EXERCISE INPUTS:
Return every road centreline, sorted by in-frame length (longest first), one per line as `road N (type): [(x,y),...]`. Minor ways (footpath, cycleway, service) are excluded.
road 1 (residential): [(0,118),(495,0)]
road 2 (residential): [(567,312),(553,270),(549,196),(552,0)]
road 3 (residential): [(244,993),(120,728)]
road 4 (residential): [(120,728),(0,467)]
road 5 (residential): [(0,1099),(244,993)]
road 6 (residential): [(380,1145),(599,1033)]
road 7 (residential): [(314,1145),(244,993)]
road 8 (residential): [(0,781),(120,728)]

DIRECTIONS FOR THIS TASK:
In this exercise, reproduce the material word for word, in full.

EXERCISE RESULT:
Return every road centreline, sorted by in-frame length (longest first), one per line as `road N (type): [(x,y),...]`. Minor ways (footpath, cycleway, service) are excluded.
road 1 (residential): [(0,118),(495,0)]
road 2 (residential): [(567,312),(553,270),(549,196),(552,0)]
road 3 (residential): [(244,993),(120,728)]
road 4 (residential): [(120,728),(0,467)]
road 5 (residential): [(0,1099),(244,993)]
road 6 (residential): [(380,1145),(599,1033)]
road 7 (residential): [(314,1145),(244,993)]
road 8 (residential): [(0,781),(120,728)]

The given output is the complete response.